Copy the items below word for word, leaving out the pictures.

* begin Provided material *

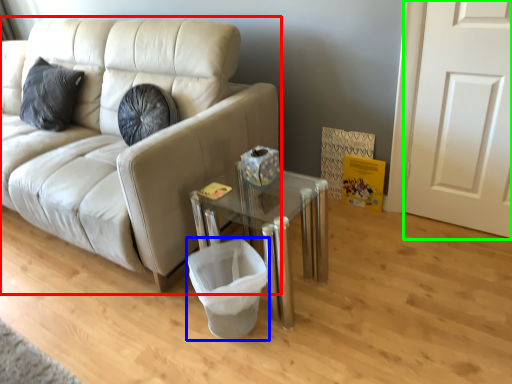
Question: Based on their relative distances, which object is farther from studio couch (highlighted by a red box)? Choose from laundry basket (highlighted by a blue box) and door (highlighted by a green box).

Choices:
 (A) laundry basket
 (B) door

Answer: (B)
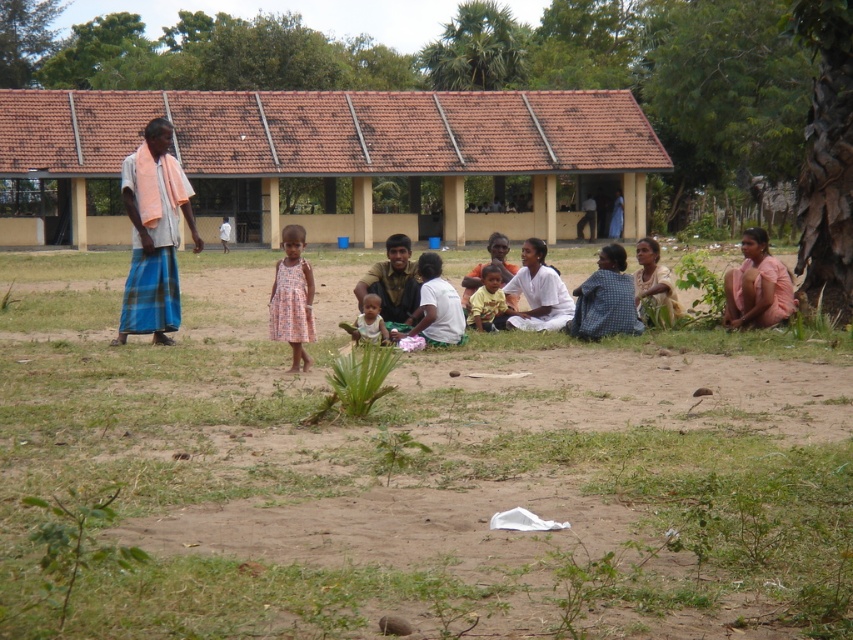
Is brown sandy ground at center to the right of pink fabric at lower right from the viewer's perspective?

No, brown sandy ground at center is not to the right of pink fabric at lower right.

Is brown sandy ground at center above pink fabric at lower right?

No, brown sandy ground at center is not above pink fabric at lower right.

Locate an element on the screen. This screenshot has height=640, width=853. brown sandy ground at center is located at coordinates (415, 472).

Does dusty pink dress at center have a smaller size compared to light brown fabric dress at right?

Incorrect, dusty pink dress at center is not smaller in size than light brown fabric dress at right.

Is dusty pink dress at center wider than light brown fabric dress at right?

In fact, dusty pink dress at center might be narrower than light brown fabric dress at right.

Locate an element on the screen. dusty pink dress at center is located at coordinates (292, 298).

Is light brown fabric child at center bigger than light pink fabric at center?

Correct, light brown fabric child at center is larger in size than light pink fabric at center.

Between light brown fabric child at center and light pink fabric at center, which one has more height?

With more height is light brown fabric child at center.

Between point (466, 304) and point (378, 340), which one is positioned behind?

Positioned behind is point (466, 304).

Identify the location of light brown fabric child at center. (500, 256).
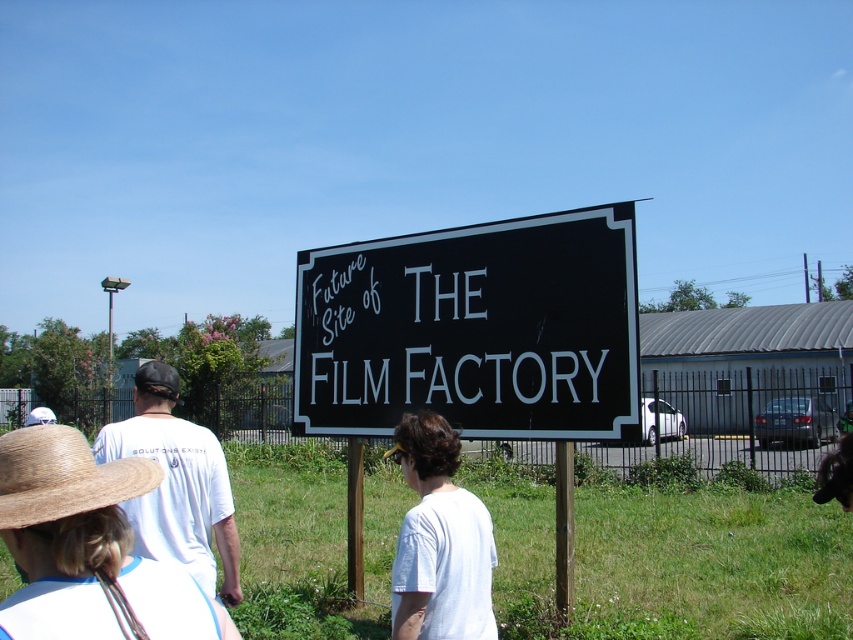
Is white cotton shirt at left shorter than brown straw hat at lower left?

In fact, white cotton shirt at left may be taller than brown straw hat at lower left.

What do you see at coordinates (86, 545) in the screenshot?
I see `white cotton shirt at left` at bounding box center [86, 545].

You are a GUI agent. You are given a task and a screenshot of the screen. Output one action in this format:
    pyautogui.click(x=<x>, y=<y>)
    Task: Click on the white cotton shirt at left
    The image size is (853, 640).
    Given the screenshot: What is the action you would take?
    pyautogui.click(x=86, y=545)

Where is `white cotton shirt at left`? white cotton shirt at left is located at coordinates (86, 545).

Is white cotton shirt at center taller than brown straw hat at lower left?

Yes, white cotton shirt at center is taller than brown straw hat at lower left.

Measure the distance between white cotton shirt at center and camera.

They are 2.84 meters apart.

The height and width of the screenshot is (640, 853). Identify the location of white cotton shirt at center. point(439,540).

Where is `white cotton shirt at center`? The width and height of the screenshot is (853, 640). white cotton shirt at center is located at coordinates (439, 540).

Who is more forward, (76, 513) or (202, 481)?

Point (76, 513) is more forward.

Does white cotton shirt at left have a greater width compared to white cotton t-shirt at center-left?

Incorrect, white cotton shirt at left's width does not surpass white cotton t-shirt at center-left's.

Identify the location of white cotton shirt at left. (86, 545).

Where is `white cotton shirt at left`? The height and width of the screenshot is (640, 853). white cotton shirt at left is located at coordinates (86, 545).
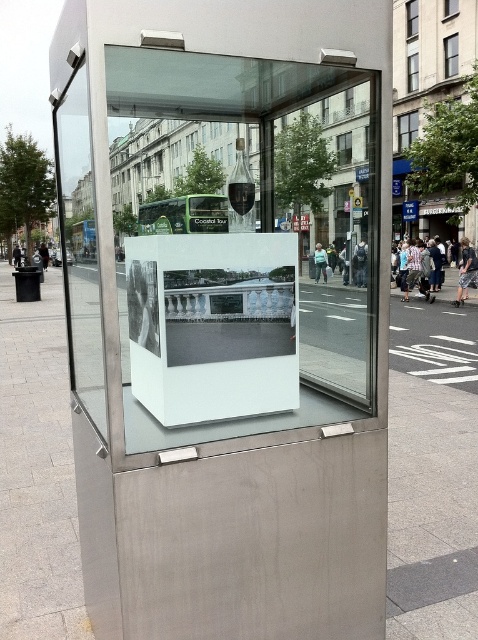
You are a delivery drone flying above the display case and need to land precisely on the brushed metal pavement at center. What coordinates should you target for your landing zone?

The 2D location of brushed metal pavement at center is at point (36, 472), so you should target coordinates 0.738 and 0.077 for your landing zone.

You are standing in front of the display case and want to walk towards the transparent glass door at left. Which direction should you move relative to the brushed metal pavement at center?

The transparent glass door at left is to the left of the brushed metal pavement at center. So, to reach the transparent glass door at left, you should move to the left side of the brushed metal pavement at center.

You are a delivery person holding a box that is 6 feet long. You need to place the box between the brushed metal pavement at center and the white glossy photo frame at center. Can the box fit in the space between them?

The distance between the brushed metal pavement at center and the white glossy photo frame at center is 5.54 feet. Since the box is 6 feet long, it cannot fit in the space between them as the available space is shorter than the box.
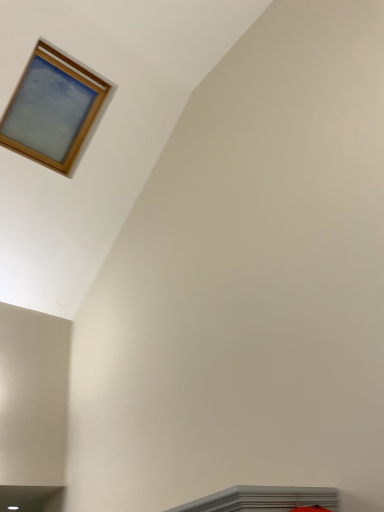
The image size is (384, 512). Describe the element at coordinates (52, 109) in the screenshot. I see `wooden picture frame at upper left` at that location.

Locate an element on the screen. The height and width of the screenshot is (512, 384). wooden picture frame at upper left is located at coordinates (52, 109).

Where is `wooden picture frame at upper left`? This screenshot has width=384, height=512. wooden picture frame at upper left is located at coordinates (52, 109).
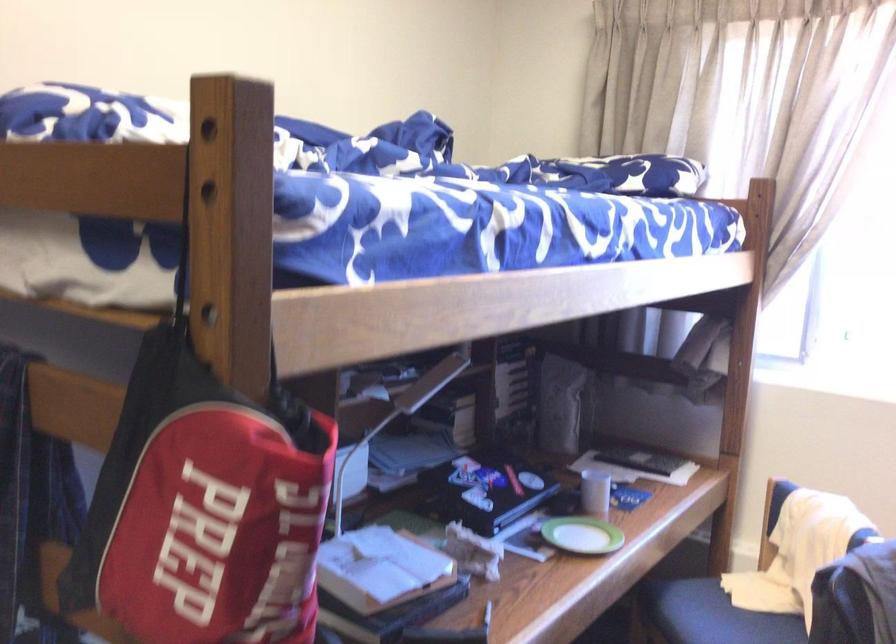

* end Provided material *

# Task response:
Question: Based on their relative distances, which object is farther from studio couch (highlighted by a red box)? Choose from laundry basket (highlighted by a blue box) and door (highlighted by a green box).

Choices:
 (A) laundry basket
 (B) door

Answer: (B)
Is brown sandy ground at center to the right of pink fabric at lower right from the viewer's perspective?

No, brown sandy ground at center is not to the right of pink fabric at lower right.

Is brown sandy ground at center above pink fabric at lower right?

No, brown sandy ground at center is not above pink fabric at lower right.

Locate an element on the screen. This screenshot has height=640, width=853. brown sandy ground at center is located at coordinates (415, 472).

Does dusty pink dress at center have a smaller size compared to light brown fabric dress at right?

Incorrect, dusty pink dress at center is not smaller in size than light brown fabric dress at right.

Is dusty pink dress at center wider than light brown fabric dress at right?

In fact, dusty pink dress at center might be narrower than light brown fabric dress at right.

Locate an element on the screen. dusty pink dress at center is located at coordinates (292, 298).

Is light brown fabric child at center bigger than light pink fabric at center?

Correct, light brown fabric child at center is larger in size than light pink fabric at center.

Between light brown fabric child at center and light pink fabric at center, which one has more height?

With more height is light brown fabric child at center.

Between point (466, 304) and point (378, 340), which one is positioned behind?

Positioned behind is point (466, 304).

Identify the location of light brown fabric child at center. (500, 256).
Is white cotton shirt at left shorter than brown straw hat at lower left?

In fact, white cotton shirt at left may be taller than brown straw hat at lower left.

What do you see at coordinates (86, 545) in the screenshot?
I see `white cotton shirt at left` at bounding box center [86, 545].

You are a GUI agent. You are given a task and a screenshot of the screen. Output one action in this format:
    pyautogui.click(x=<x>, y=<y>)
    Task: Click on the white cotton shirt at left
    The image size is (853, 640).
    Given the screenshot: What is the action you would take?
    pyautogui.click(x=86, y=545)

Where is `white cotton shirt at left`? white cotton shirt at left is located at coordinates (86, 545).

Is white cotton shirt at center taller than brown straw hat at lower left?

Yes, white cotton shirt at center is taller than brown straw hat at lower left.

Measure the distance between white cotton shirt at center and camera.

They are 2.84 meters apart.

The height and width of the screenshot is (640, 853). Identify the location of white cotton shirt at center. point(439,540).

Where is `white cotton shirt at center`? The width and height of the screenshot is (853, 640). white cotton shirt at center is located at coordinates (439, 540).

Who is more forward, (76, 513) or (202, 481)?

Point (76, 513) is more forward.

Does white cotton shirt at left have a greater width compared to white cotton t-shirt at center-left?

Incorrect, white cotton shirt at left's width does not surpass white cotton t-shirt at center-left's.

Identify the location of white cotton shirt at left. (86, 545).

Where is `white cotton shirt at left`? The height and width of the screenshot is (640, 853). white cotton shirt at left is located at coordinates (86, 545).
You are a delivery drone flying above the display case and need to land precisely on the brushed metal pavement at center. What coordinates should you target for your landing zone?

The 2D location of brushed metal pavement at center is at point (36, 472), so you should target coordinates 0.738 and 0.077 for your landing zone.

You are standing in front of the display case and want to walk towards the transparent glass door at left. Which direction should you move relative to the brushed metal pavement at center?

The transparent glass door at left is to the left of the brushed metal pavement at center. So, to reach the transparent glass door at left, you should move to the left side of the brushed metal pavement at center.

You are a delivery person holding a box that is 6 feet long. You need to place the box between the brushed metal pavement at center and the white glossy photo frame at center. Can the box fit in the space between them?

The distance between the brushed metal pavement at center and the white glossy photo frame at center is 5.54 feet. Since the box is 6 feet long, it cannot fit in the space between them as the available space is shorter than the box.
The image size is (384, 512). Describe the element at coordinates (52, 109) in the screenshot. I see `wooden picture frame at upper left` at that location.

Locate an element on the screen. The height and width of the screenshot is (512, 384). wooden picture frame at upper left is located at coordinates (52, 109).

Where is `wooden picture frame at upper left`? This screenshot has width=384, height=512. wooden picture frame at upper left is located at coordinates (52, 109).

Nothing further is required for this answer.